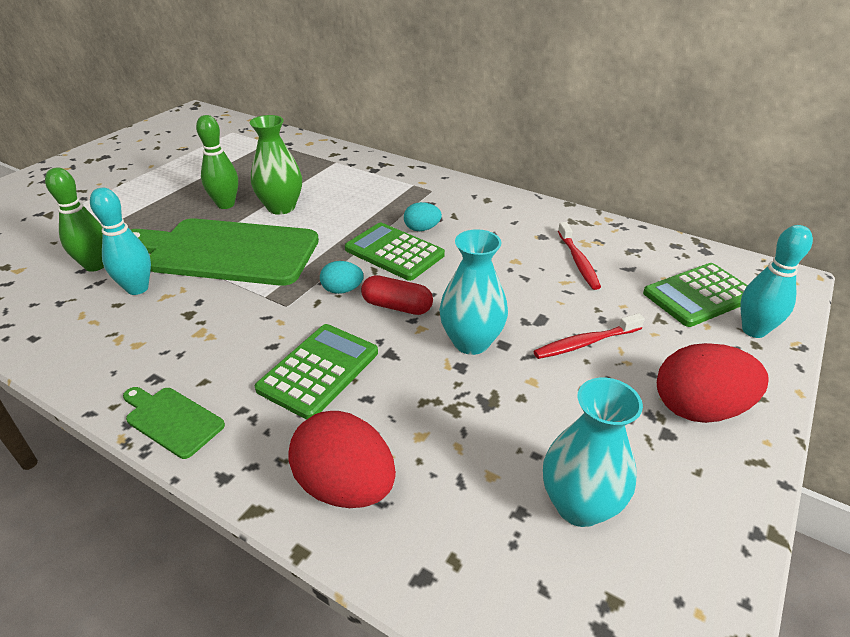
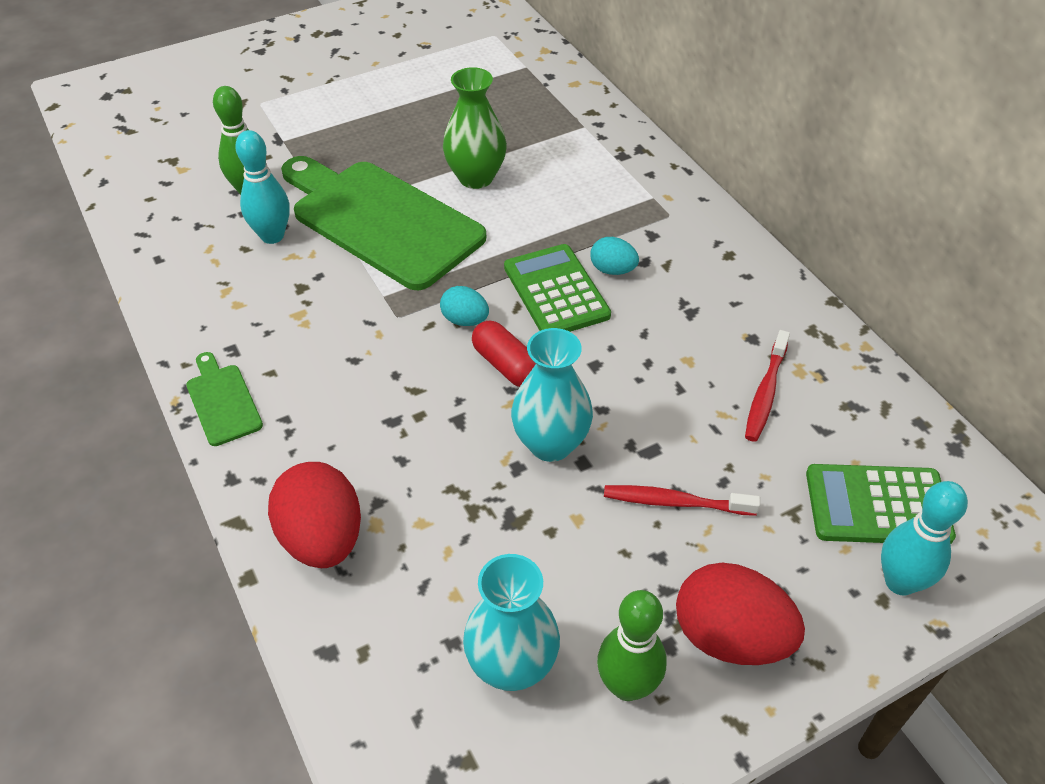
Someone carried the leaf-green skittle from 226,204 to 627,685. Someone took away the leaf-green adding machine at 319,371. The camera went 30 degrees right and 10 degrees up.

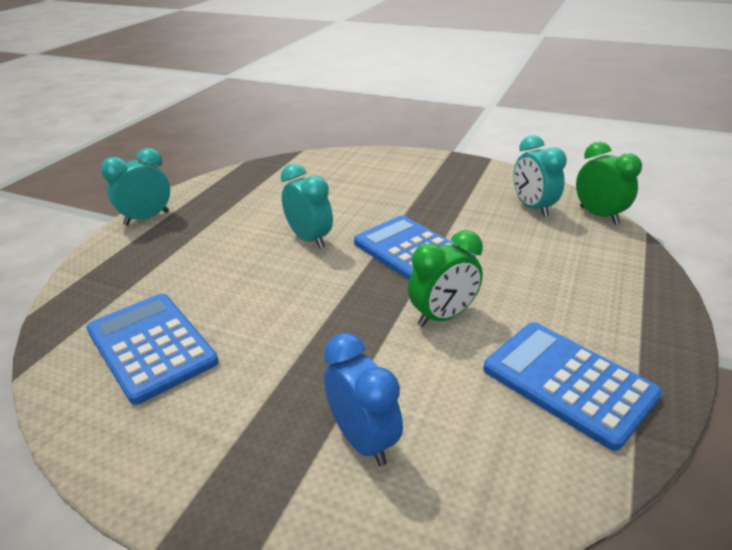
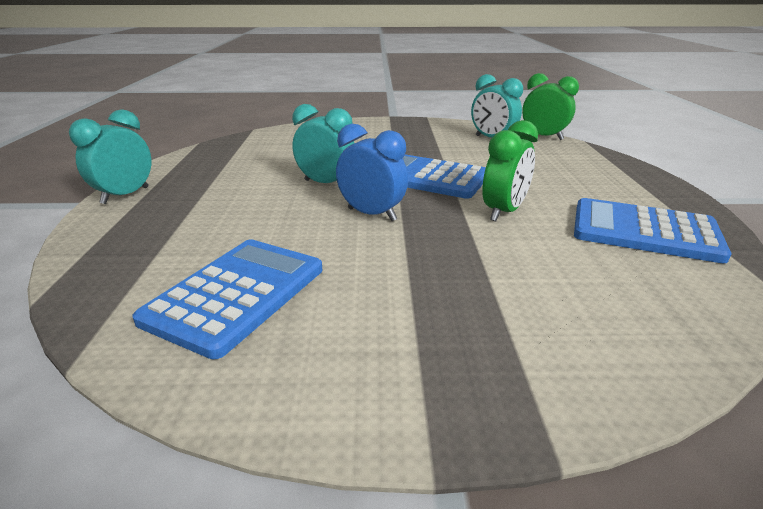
Someone rotated the cobalt adding machine at 151,346 by 90 degrees clockwise. Someone carried the cobalt alarm clock from 363,440 to 372,214. The camera went 25 degrees left and 5 degrees down.

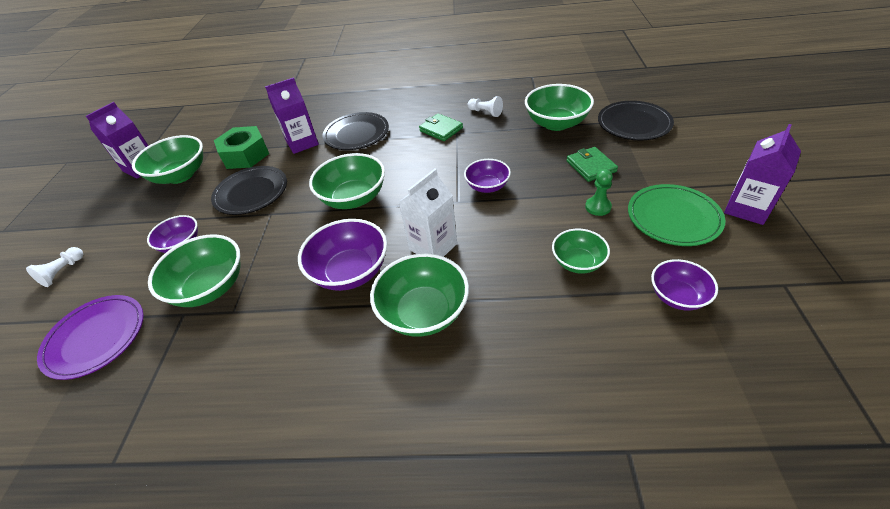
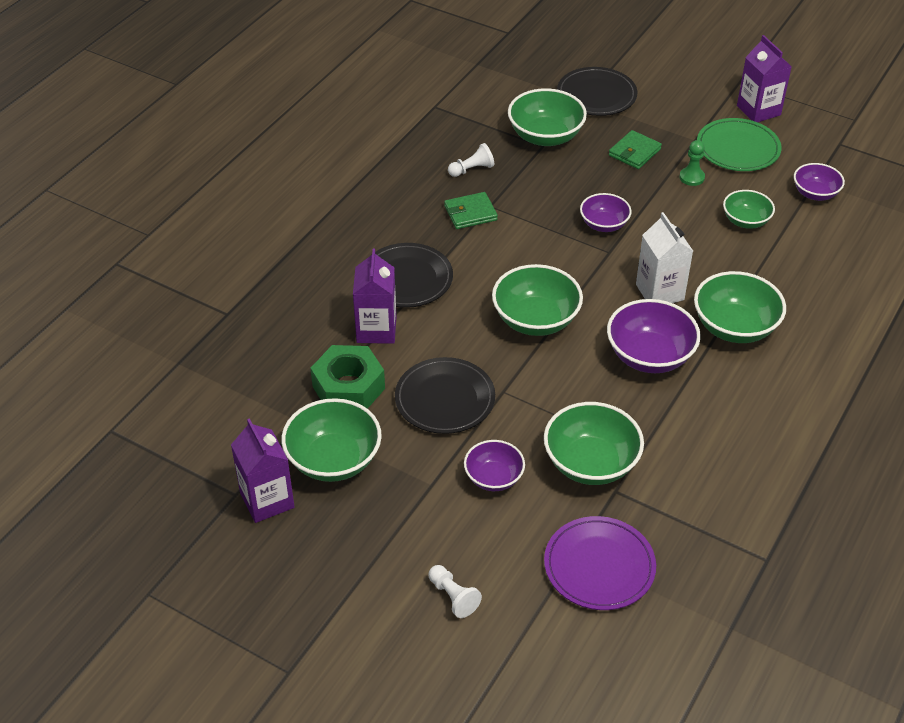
Someone rotated the leaf-green billfold at 591,166 by 60 degrees counterclockwise. The camera went 65 degrees left and 0 degrees up.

Directions: Any images must be left out; transcribe the rest of the material exactly.

Your response:
Someone carried the leaf-green skittle from 226,204 to 627,685. Someone took away the leaf-green adding machine at 319,371. The camera went 30 degrees right and 10 degrees up.

Someone rotated the cobalt adding machine at 151,346 by 90 degrees clockwise. Someone carried the cobalt alarm clock from 363,440 to 372,214. The camera went 25 degrees left and 5 degrees down.

Someone rotated the leaf-green billfold at 591,166 by 60 degrees counterclockwise. The camera went 65 degrees left and 0 degrees up.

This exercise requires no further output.